Task inputs

__________________________________________________

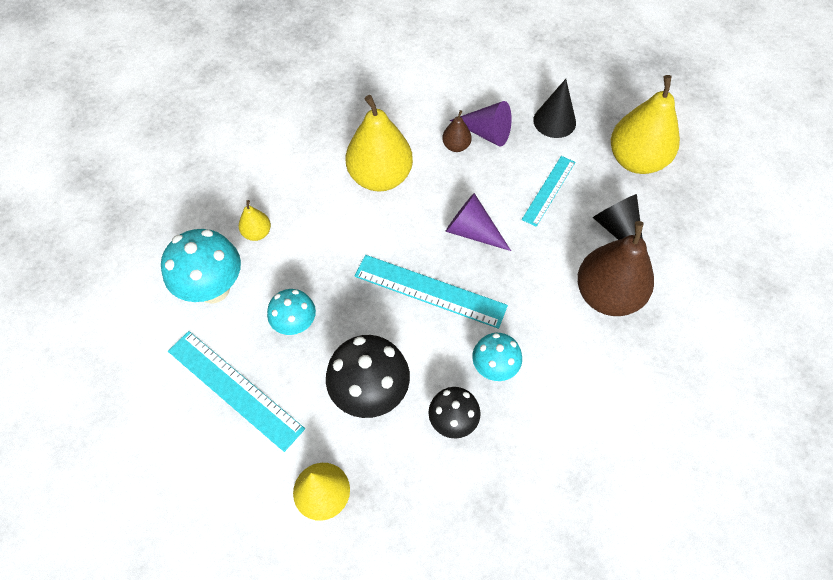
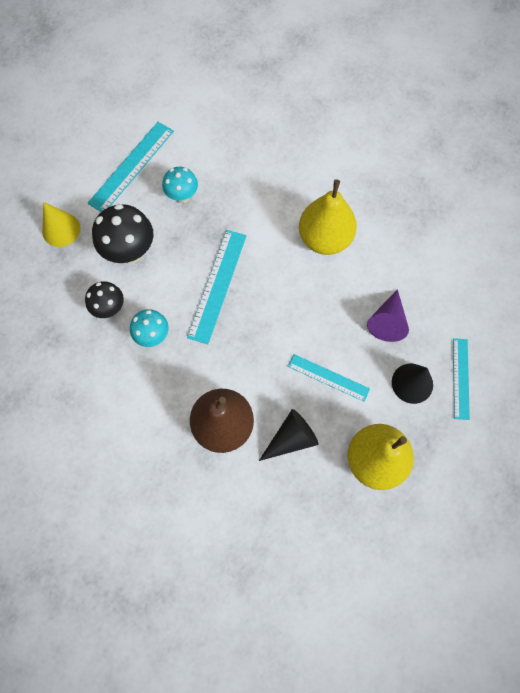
camera: 85 degrees right, 10 degrees up
(213, 289) = (208, 139): turquoise mushroom -> none
(257, 233) = (259, 158): yellow pear -> none
(456, 146) = (367, 296): brown pear -> none
(472, 231) = (277, 314): purple cone -> none
(549, 84) = (460, 378): none -> turquoise ruler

__________________________________________________

Aim of the task
Go through the listing above and list every line that has the word "none".

Output of the exercise
(213, 289) = (208, 139): turquoise mushroom -> none
(257, 233) = (259, 158): yellow pear -> none
(456, 146) = (367, 296): brown pear -> none
(472, 231) = (277, 314): purple cone -> none
(549, 84) = (460, 378): none -> turquoise ruler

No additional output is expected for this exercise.